▶ **Instructions to follow**
Give the entries again, precisely as they were written.

▶ **Data extracts**
● ● ●
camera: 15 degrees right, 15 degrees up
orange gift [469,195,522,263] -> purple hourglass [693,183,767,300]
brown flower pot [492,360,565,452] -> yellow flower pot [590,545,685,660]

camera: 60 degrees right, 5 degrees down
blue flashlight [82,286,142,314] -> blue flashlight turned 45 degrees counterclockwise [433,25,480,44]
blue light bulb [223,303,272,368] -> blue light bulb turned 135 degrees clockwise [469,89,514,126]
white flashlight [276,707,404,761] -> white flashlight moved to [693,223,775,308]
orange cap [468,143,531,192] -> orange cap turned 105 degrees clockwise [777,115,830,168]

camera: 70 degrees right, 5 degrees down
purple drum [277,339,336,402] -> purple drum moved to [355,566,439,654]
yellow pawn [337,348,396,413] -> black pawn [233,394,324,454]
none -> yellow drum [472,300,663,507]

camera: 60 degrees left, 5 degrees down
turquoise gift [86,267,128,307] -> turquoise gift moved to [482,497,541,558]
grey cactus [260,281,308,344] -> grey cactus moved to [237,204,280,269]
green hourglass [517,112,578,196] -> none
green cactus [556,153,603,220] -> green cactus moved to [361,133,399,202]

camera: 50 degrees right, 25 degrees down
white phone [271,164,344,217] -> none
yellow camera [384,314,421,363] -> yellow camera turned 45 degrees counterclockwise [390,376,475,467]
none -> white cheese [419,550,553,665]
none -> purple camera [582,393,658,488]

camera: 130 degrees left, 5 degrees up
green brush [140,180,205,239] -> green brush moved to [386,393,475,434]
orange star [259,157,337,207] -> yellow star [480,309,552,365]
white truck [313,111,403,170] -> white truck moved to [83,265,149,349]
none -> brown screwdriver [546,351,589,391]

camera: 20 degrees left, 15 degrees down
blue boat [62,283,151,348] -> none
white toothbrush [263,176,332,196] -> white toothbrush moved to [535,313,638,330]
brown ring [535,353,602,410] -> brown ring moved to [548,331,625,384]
● ● ●
▶ **Solution to the exercise**
camera: 15 degrees right, 15 degrees up
orange gift [469,195,522,263] -> purple hourglass [693,183,767,300]
brown flower pot [492,360,565,452] -> yellow flower pot [590,545,685,660]

camera: 60 degrees right, 5 degrees down
blue flashlight [82,286,142,314] -> blue flashlight turned 45 degrees counterclockwise [433,25,480,44]
blue light bulb [223,303,272,368] -> blue light bulb turned 135 degrees clockwise [469,89,514,126]
white flashlight [276,707,404,761] -> white flashlight moved to [693,223,775,308]
orange cap [468,143,531,192] -> orange cap turned 105 degrees clockwise [777,115,830,168]

camera: 70 degrees right, 5 degrees down
purple drum [277,339,336,402] -> purple drum moved to [355,566,439,654]
yellow pawn [337,348,396,413] -> black pawn [233,394,324,454]
none -> yellow drum [472,300,663,507]

camera: 60 degrees left, 5 degrees down
turquoise gift [86,267,128,307] -> turquoise gift moved to [482,497,541,558]
grey cactus [260,281,308,344] -> grey cactus moved to [237,204,280,269]
green hourglass [517,112,578,196] -> none
green cactus [556,153,603,220] -> green cactus moved to [361,133,399,202]

camera: 50 degrees right, 25 degrees down
white phone [271,164,344,217] -> none
yellow camera [384,314,421,363] -> yellow camera turned 45 degrees counterclockwise [390,376,475,467]
none -> white cheese [419,550,553,665]
none -> purple camera [582,393,658,488]

camera: 130 degrees left, 5 degrees up
green brush [140,180,205,239] -> green brush moved to [386,393,475,434]
orange star [259,157,337,207] -> yellow star [480,309,552,365]
white truck [313,111,403,170] -> white truck moved to [83,265,149,349]
none -> brown screwdriver [546,351,589,391]

camera: 20 degrees left, 15 degrees down
blue boat [62,283,151,348] -> none
white toothbrush [263,176,332,196] -> white toothbrush moved to [535,313,638,330]
brown ring [535,353,602,410] -> brown ring moved to [548,331,625,384]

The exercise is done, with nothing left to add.